<<<<

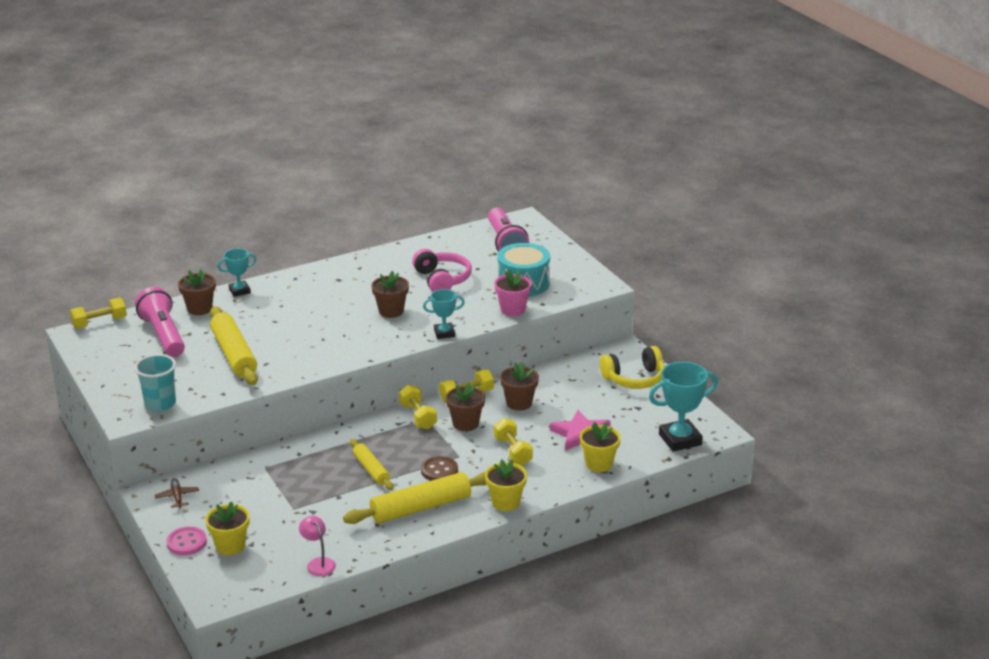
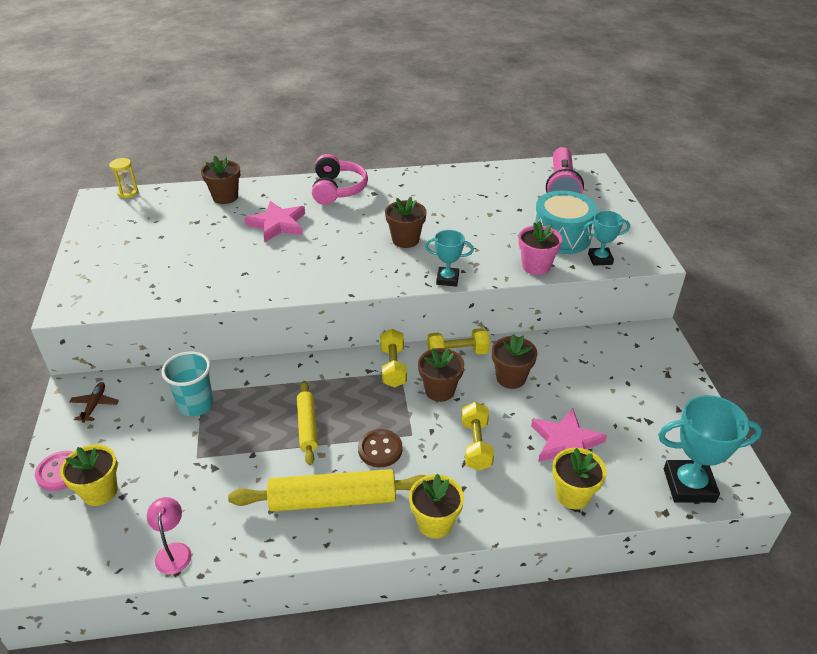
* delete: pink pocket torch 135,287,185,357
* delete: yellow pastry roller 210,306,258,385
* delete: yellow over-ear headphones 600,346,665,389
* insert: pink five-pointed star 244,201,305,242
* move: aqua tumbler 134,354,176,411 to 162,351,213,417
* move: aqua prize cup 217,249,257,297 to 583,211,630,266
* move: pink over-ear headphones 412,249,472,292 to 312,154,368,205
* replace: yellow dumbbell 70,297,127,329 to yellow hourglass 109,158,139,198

>>>>

| EXERCISE BRIEF |
Write the records out once more, exactly as they appear, with no pictures.

| ANSWER SPACE |
* delete: pink pocket torch 135,287,185,357
* delete: yellow pastry roller 210,306,258,385
* delete: yellow over-ear headphones 600,346,665,389
* insert: pink five-pointed star 244,201,305,242
* move: aqua tumbler 134,354,176,411 to 162,351,213,417
* move: aqua prize cup 217,249,257,297 to 583,211,630,266
* move: pink over-ear headphones 412,249,472,292 to 312,154,368,205
* replace: yellow dumbbell 70,297,127,329 to yellow hourglass 109,158,139,198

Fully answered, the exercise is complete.